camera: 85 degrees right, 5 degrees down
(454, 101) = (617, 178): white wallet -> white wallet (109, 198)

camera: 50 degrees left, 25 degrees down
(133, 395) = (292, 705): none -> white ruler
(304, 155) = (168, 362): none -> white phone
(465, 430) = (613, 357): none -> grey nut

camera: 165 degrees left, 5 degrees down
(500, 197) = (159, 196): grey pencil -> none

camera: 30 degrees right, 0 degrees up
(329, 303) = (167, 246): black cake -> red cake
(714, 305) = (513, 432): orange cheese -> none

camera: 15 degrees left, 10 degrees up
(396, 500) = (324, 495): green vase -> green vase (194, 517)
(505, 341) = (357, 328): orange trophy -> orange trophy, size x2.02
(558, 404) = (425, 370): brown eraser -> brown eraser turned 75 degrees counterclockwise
------------------------------------
• **Task directions**:
To answer, state the number of lines in the records holding the string "camera", and leave out everything else.

• **Solution for this problem**:
5